What the task asks:
Restate exactly the lines that run from the start of the records below to the line containing "(750, 151) = (965, 408): grey", counting both ends, and nothing else; pictures stay out.

Records supplied:
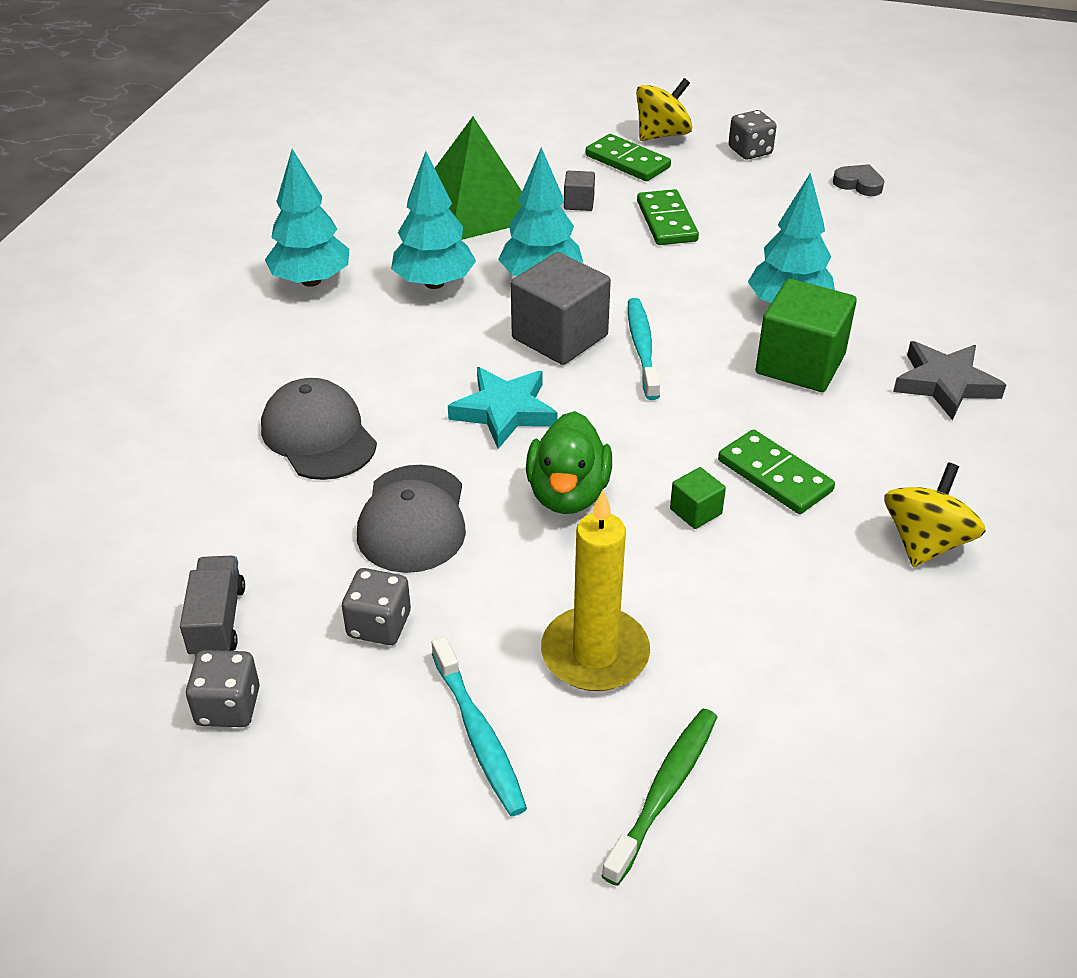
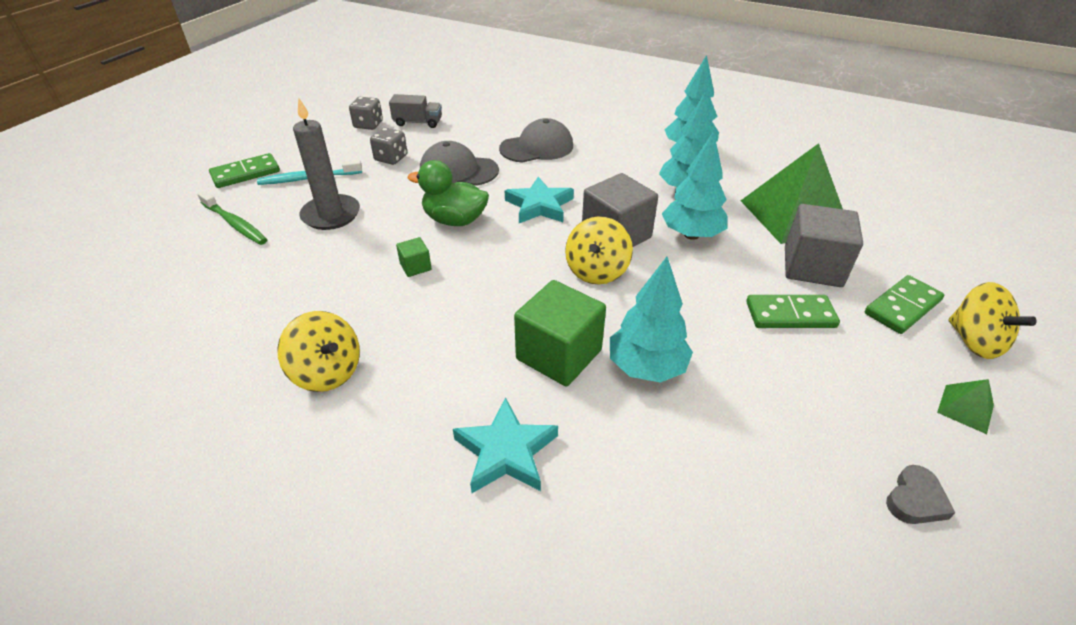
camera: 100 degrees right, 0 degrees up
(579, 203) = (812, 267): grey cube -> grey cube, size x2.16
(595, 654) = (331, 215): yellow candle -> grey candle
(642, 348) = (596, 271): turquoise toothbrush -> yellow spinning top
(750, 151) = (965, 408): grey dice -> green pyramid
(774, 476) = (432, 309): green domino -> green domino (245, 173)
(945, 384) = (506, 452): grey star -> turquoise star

Response:
camera: 100 degrees right, 0 degrees up
(579, 203) = (812, 267): grey cube -> grey cube, size x2.16
(595, 654) = (331, 215): yellow candle -> grey candle
(642, 348) = (596, 271): turquoise toothbrush -> yellow spinning top
(750, 151) = (965, 408): grey dice -> green pyramid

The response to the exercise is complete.